TASK ITEM:
For each line of the listing that contains "none", make a copy and return it.
-----
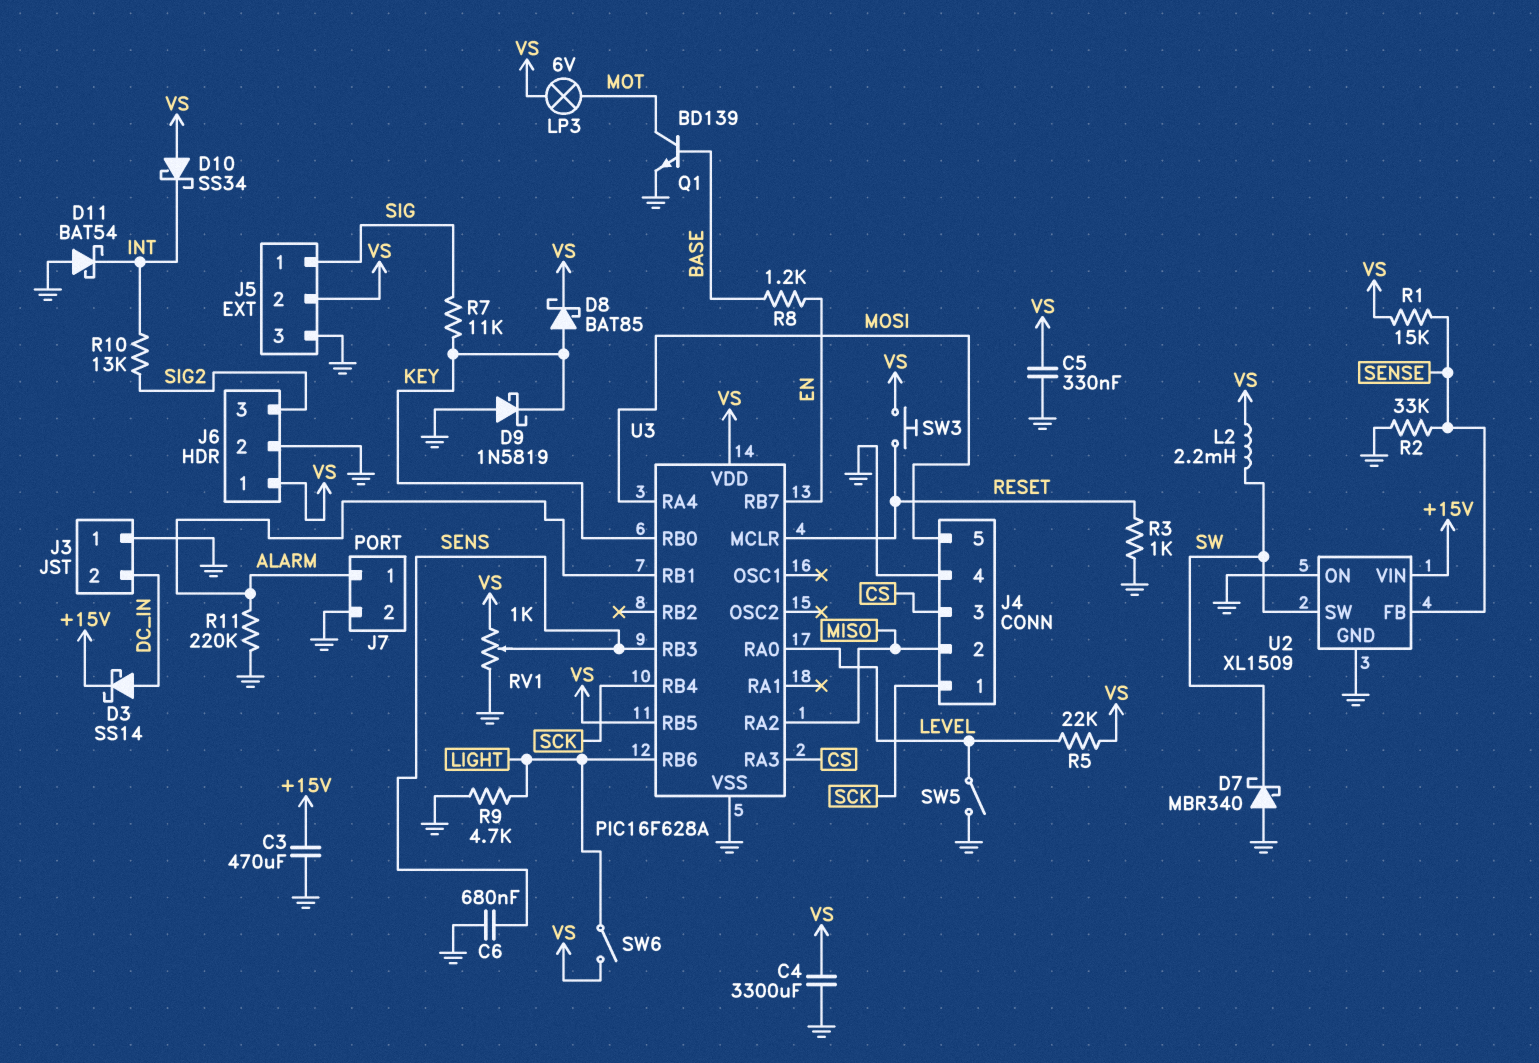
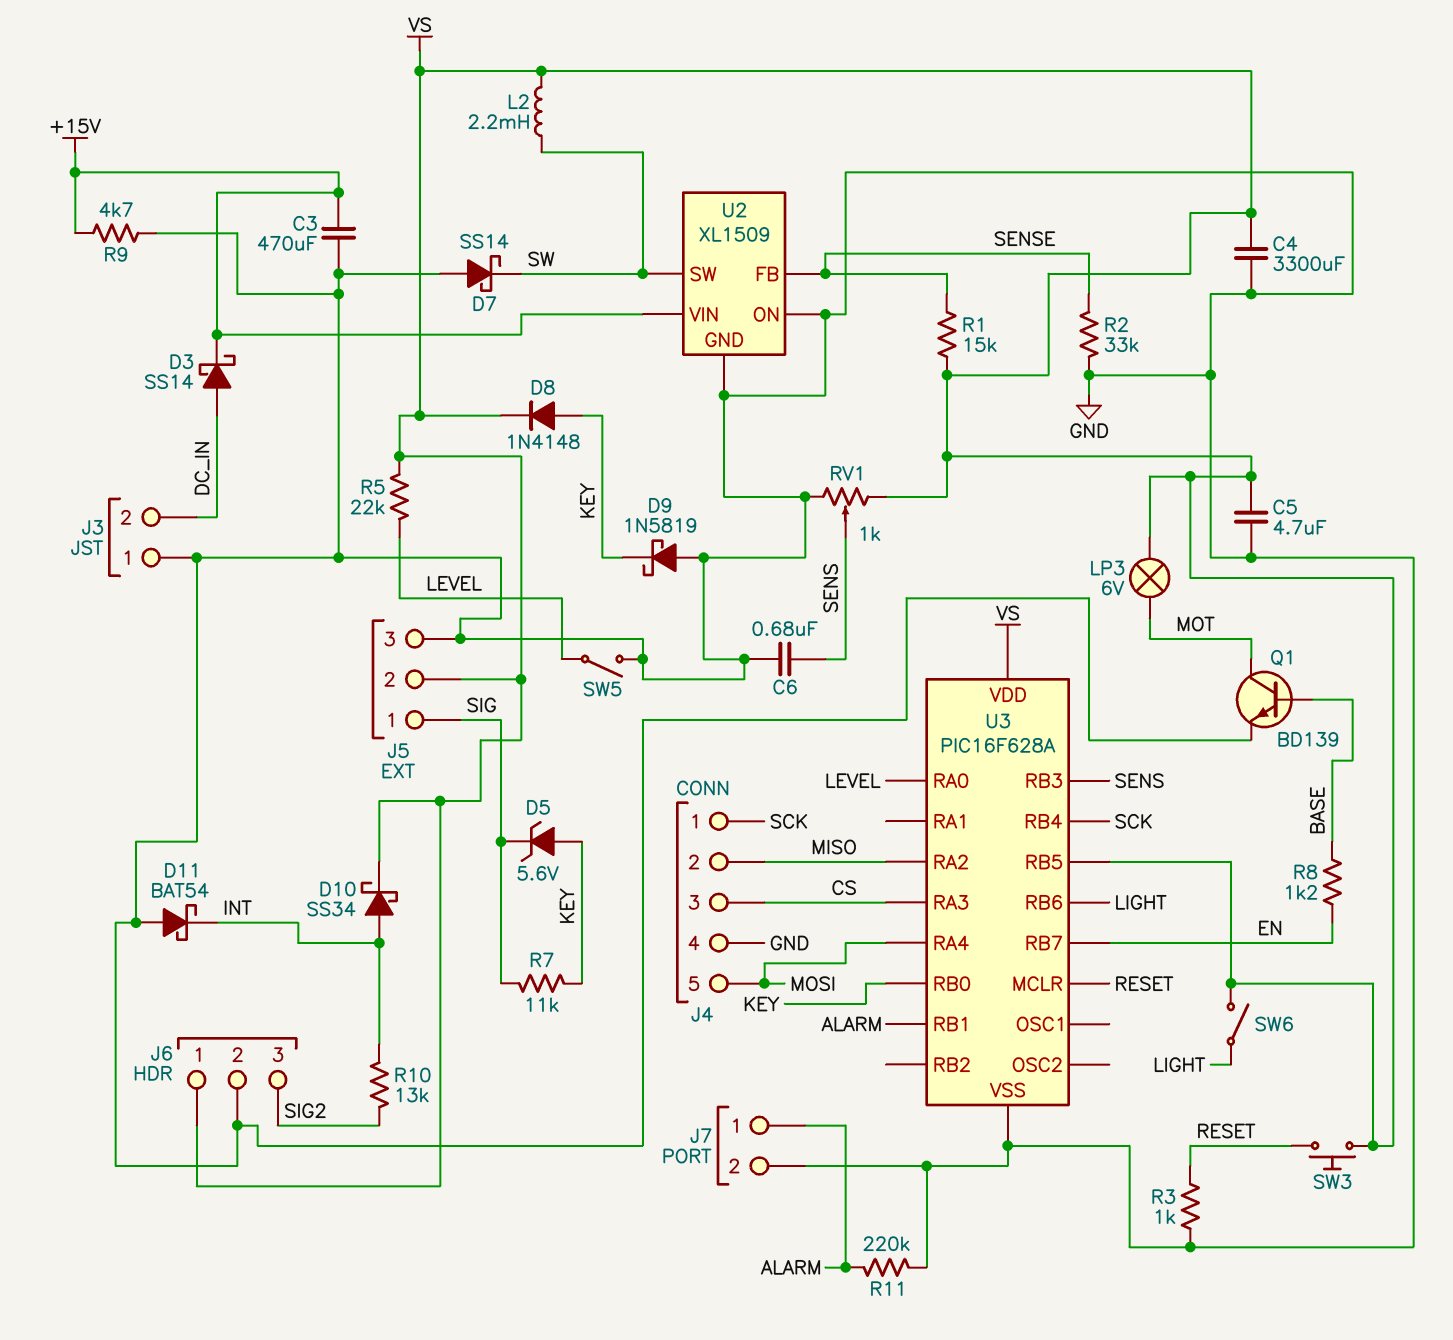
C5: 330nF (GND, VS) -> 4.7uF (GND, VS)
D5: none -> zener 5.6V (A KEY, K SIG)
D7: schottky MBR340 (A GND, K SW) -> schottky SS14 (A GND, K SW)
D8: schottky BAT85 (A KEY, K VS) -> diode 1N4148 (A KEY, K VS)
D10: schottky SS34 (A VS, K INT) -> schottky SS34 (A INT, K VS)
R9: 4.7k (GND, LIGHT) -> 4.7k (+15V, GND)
-----
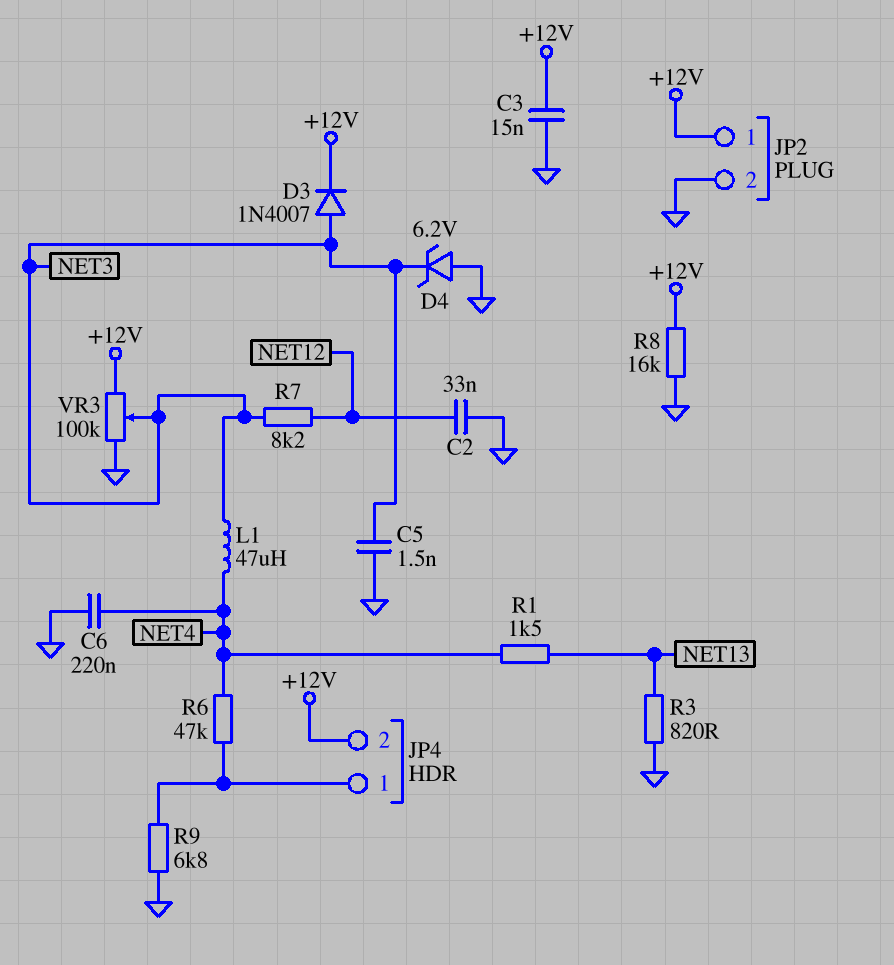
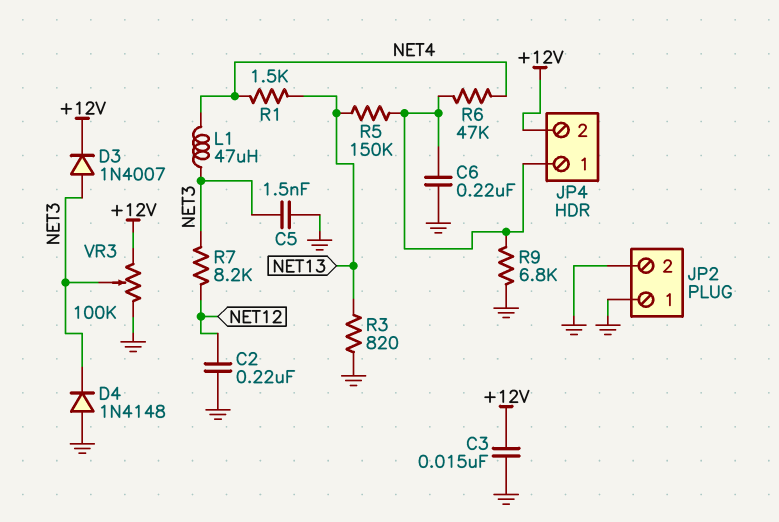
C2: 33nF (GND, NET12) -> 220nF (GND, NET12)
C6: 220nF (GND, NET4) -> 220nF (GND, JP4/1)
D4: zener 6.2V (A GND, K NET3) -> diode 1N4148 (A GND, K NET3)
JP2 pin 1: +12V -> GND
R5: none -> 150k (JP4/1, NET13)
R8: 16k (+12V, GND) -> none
-----
EXERCISE RESPONSE:
D5: none -> zener 5.6V (A KEY, K SIG)
R5: none -> 150k (JP4/1, NET13)
R8: 16k (+12V, GND) -> none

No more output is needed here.